Take the lines in the listing below from the line with "camera: 165 degrees right, 10 degrees down" up to and including the line with "(297, 167) = (182, 92): brown drum -> none" and set them down exactly, skipping pictures and adding nothing.

# Record set:
::::::::
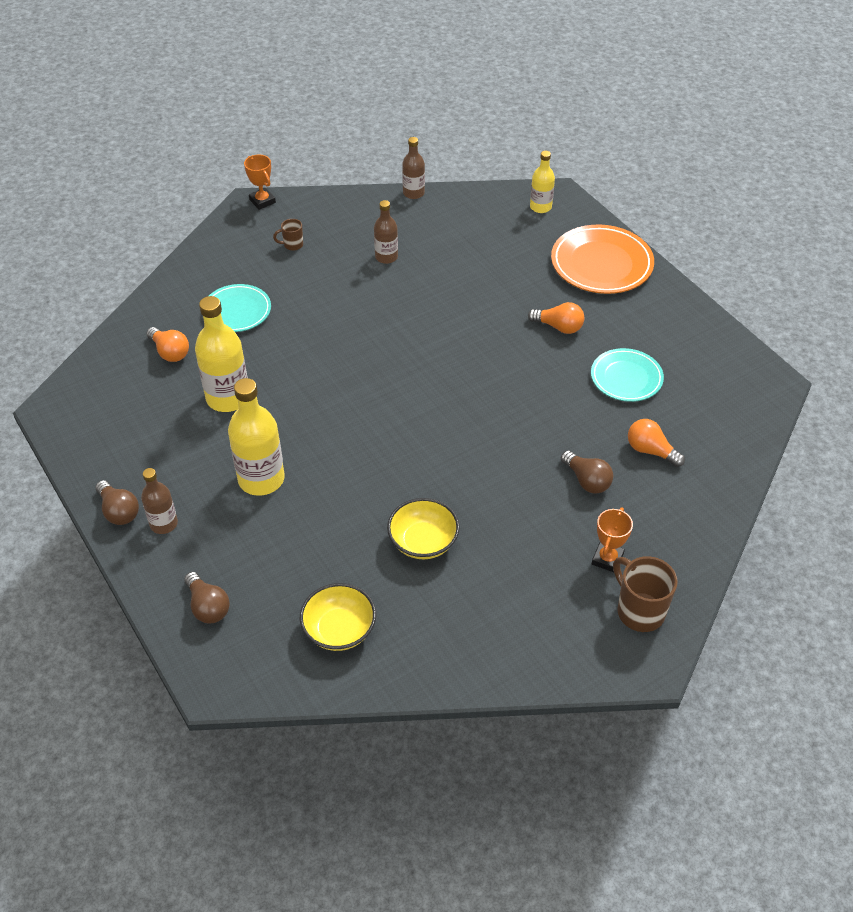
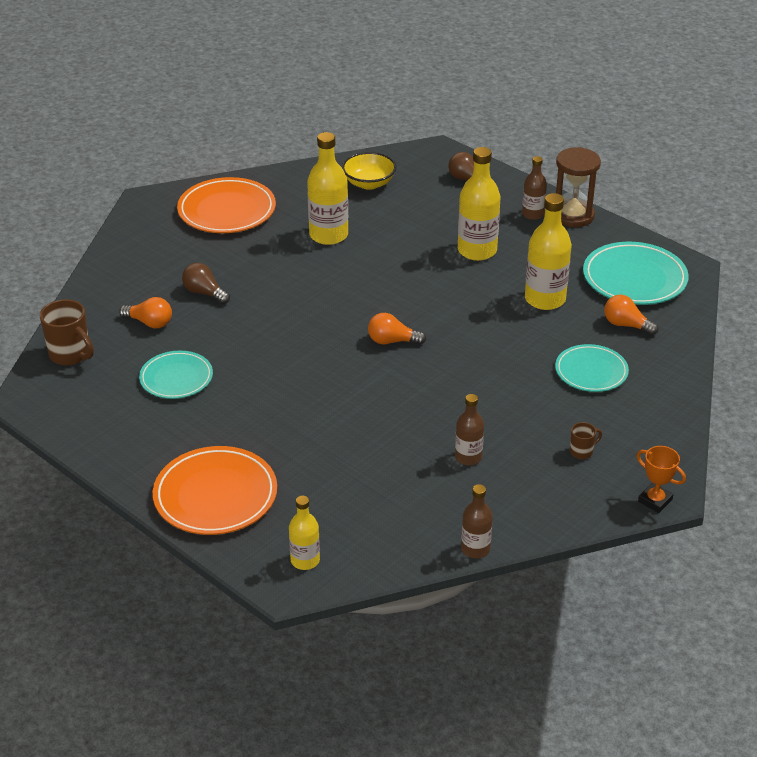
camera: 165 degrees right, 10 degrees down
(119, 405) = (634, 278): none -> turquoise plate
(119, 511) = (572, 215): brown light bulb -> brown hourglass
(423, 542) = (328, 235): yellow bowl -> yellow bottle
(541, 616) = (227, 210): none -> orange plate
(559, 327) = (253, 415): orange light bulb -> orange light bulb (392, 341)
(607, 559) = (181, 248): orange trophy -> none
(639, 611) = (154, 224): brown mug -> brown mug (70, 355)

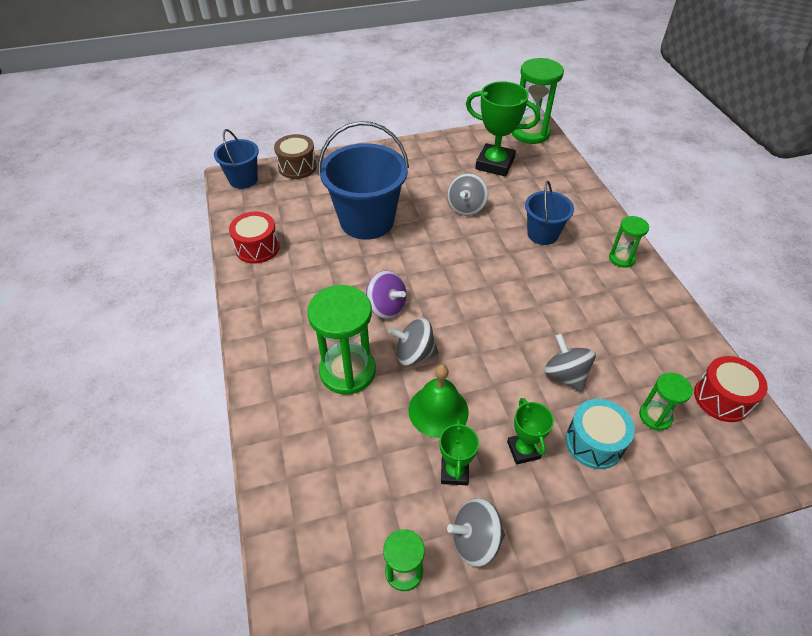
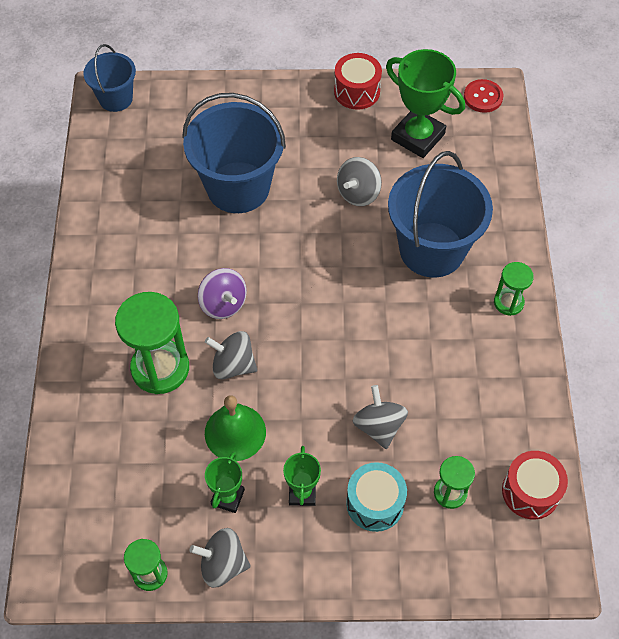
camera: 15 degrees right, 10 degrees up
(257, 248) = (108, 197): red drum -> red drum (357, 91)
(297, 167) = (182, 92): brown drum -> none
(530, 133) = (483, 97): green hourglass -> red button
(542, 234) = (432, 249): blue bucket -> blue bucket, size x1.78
::::::::
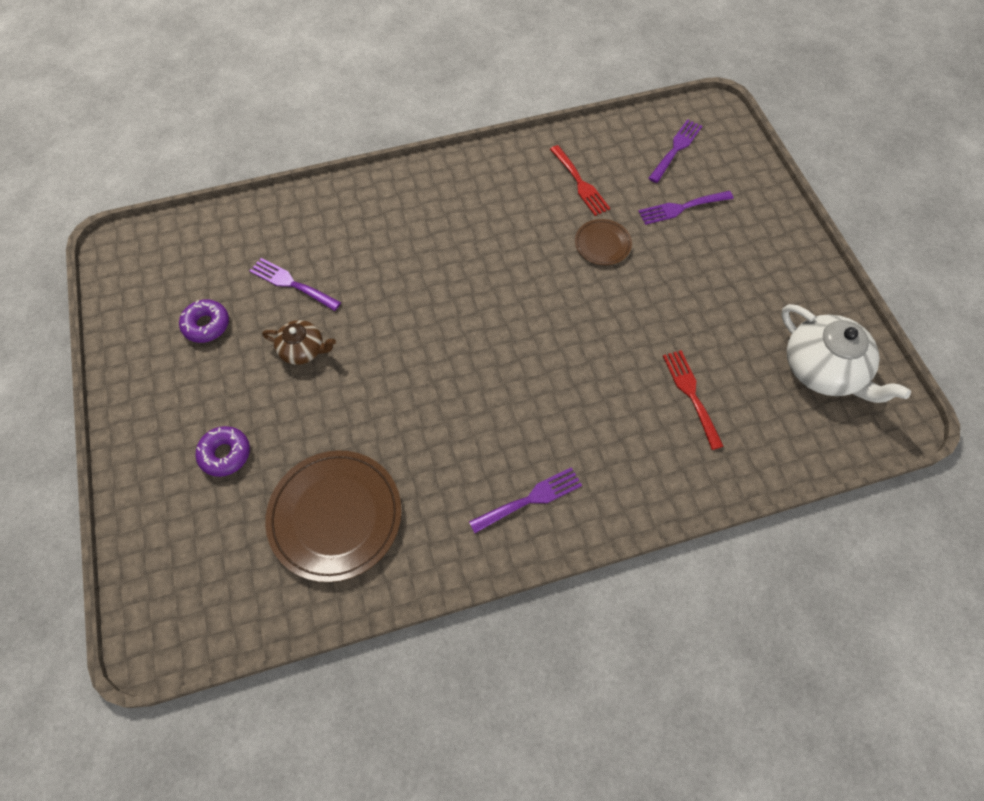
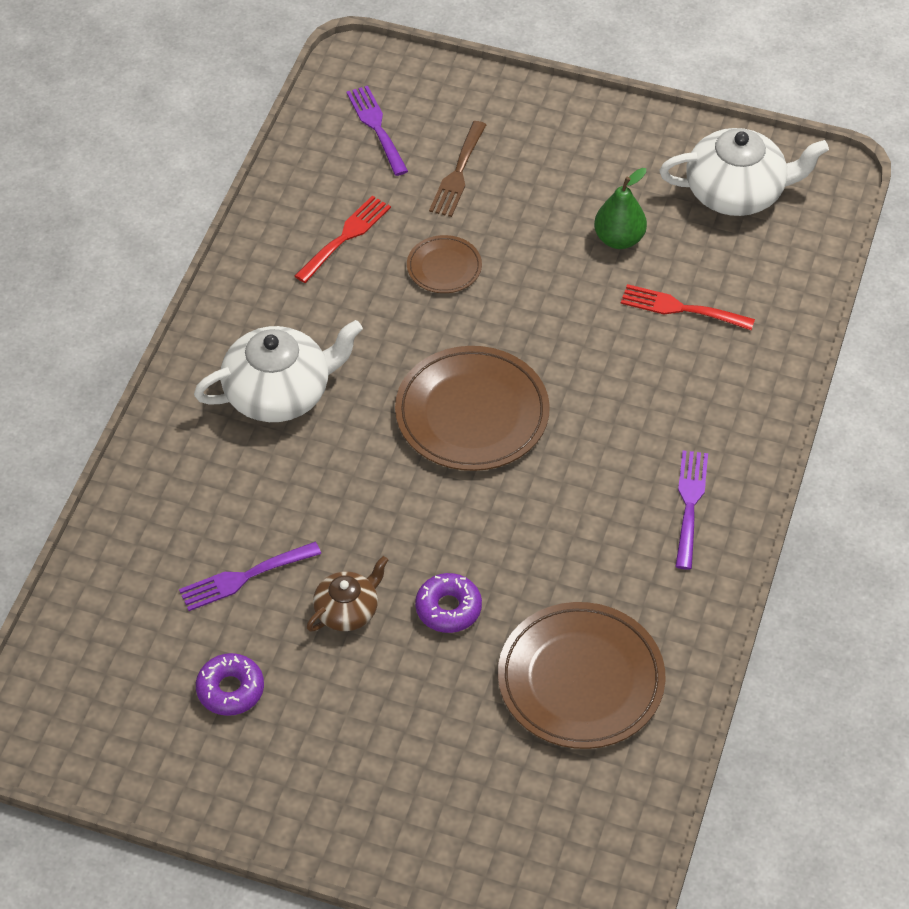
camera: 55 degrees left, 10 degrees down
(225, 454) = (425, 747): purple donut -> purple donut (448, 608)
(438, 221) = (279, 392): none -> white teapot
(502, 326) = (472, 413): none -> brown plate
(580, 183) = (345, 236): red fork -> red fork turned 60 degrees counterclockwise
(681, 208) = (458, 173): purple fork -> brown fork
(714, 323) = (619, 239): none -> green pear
::::::::
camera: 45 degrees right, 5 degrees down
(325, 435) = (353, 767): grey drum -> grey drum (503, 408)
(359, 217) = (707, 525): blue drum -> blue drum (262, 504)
::::::::
# Exercise answer:
camera: 165 degrees right, 10 degrees down
(119, 405) = (634, 278): none -> turquoise plate
(119, 511) = (572, 215): brown light bulb -> brown hourglass
(423, 542) = (328, 235): yellow bowl -> yellow bottle
(541, 616) = (227, 210): none -> orange plate
(559, 327) = (253, 415): orange light bulb -> orange light bulb (392, 341)
(607, 559) = (181, 248): orange trophy -> none
(639, 611) = (154, 224): brown mug -> brown mug (70, 355)

camera: 15 degrees right, 10 degrees up
(257, 248) = (108, 197): red drum -> red drum (357, 91)
(297, 167) = (182, 92): brown drum -> none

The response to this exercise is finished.